PROVIDED RECORDS Block Start
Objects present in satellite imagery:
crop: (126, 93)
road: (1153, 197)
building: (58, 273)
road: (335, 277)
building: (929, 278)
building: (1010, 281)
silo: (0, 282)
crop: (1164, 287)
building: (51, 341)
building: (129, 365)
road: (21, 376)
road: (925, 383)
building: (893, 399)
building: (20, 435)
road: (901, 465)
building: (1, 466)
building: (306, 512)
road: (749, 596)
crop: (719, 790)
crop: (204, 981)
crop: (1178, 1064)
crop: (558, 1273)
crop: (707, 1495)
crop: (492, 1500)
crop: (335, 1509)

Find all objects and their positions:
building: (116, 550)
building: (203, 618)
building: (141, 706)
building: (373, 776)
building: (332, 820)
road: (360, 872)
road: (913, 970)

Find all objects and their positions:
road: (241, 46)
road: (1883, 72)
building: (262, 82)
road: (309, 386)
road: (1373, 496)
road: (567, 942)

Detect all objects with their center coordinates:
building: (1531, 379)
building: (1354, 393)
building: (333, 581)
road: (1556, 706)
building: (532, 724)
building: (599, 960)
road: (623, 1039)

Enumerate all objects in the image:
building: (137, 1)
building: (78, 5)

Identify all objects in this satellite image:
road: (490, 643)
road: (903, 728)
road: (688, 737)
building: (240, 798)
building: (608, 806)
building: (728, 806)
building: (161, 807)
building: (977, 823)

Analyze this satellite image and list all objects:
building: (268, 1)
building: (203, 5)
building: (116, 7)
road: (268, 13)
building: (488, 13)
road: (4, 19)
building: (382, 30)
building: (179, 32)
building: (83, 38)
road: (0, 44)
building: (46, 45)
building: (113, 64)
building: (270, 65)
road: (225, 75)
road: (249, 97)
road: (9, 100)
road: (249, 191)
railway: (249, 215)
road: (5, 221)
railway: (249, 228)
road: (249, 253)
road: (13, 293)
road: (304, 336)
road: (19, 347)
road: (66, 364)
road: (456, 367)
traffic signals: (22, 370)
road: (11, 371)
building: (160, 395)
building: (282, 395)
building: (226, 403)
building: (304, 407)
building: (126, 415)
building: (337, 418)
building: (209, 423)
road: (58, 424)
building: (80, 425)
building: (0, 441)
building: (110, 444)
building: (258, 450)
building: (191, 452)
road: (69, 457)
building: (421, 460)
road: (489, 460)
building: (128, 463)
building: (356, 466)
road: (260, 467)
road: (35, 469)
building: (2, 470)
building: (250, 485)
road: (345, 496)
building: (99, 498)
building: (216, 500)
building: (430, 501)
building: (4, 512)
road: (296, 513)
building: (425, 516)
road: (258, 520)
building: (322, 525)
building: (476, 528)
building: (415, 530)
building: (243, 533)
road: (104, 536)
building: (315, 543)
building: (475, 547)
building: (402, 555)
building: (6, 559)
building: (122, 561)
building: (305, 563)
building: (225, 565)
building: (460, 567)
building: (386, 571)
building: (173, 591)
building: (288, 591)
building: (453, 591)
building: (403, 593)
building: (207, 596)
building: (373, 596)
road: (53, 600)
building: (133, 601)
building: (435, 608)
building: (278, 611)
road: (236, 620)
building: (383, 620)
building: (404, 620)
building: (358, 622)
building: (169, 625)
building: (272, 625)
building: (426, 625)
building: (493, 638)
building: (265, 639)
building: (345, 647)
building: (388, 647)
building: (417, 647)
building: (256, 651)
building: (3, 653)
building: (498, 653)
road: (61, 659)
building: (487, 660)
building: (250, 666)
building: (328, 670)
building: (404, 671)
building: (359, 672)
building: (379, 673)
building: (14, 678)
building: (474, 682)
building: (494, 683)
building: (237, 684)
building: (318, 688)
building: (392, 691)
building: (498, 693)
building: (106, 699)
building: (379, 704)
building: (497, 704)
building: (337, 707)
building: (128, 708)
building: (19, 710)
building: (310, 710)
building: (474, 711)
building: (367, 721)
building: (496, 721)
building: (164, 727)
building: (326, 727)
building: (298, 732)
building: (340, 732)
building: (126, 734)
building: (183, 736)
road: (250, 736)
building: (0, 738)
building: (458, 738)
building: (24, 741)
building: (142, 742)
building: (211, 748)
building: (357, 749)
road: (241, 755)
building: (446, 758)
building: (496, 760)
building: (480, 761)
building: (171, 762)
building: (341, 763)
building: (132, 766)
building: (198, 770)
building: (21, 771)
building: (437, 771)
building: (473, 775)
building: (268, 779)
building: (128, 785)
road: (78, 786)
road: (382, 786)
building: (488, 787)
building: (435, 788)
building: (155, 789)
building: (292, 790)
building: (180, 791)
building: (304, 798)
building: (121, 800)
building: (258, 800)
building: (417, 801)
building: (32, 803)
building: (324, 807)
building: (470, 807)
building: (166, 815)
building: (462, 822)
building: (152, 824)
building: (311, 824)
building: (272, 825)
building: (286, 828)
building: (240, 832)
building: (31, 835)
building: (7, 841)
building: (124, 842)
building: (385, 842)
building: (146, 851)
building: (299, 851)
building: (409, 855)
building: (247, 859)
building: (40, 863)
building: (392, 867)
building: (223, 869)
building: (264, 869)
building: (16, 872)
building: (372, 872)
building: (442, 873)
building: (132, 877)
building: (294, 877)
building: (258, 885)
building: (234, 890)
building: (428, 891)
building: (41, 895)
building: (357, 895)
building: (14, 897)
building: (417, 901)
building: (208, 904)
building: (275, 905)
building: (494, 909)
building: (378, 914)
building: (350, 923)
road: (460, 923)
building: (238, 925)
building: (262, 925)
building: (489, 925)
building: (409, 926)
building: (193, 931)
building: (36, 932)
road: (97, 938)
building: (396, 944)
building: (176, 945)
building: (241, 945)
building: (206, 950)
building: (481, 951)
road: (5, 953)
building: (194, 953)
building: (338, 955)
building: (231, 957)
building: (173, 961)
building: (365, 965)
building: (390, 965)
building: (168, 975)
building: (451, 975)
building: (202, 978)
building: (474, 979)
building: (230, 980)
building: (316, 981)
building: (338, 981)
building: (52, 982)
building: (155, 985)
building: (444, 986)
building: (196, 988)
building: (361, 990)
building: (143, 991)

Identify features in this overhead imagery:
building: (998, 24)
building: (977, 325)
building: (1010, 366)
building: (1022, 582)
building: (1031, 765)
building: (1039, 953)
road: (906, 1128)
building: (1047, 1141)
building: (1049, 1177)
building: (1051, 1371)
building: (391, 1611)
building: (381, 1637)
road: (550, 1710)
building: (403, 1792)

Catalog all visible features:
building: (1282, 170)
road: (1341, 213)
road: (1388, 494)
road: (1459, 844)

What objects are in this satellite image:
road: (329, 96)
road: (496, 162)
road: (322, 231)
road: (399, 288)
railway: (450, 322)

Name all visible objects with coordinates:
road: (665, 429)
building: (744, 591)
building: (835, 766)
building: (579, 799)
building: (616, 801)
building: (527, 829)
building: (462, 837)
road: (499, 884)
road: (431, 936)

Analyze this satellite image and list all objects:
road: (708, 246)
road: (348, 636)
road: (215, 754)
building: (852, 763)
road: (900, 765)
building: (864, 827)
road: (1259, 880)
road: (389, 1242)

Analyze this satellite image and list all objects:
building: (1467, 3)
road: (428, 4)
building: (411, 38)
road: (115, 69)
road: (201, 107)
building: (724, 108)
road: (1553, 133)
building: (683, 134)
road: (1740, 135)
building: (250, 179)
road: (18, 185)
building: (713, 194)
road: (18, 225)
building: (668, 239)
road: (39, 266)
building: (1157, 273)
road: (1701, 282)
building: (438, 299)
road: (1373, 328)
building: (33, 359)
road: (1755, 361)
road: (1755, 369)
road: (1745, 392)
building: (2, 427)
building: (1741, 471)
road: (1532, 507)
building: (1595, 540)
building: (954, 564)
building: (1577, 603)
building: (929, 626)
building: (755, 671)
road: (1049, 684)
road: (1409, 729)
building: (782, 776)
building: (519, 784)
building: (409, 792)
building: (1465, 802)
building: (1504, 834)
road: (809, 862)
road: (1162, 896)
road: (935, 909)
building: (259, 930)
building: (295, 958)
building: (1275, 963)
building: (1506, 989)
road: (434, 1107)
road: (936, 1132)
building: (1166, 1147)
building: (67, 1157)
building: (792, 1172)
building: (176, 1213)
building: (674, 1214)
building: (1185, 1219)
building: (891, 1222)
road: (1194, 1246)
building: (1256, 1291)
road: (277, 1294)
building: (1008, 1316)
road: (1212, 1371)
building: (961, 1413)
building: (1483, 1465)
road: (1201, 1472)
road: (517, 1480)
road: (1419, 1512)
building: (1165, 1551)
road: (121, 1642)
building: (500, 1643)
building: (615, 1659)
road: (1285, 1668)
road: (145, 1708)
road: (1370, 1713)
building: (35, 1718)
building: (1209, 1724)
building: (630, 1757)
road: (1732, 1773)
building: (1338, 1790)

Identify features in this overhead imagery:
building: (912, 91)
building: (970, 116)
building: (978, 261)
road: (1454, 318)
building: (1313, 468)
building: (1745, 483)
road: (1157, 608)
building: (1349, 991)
PROVIDED RECORDS Block End
The lines above that hold the string "railway" are to be located and copied.

• [SOLUTION FOR THIS EXERCISE]
railway: (249, 215)
railway: (249, 228)
railway: (450, 322)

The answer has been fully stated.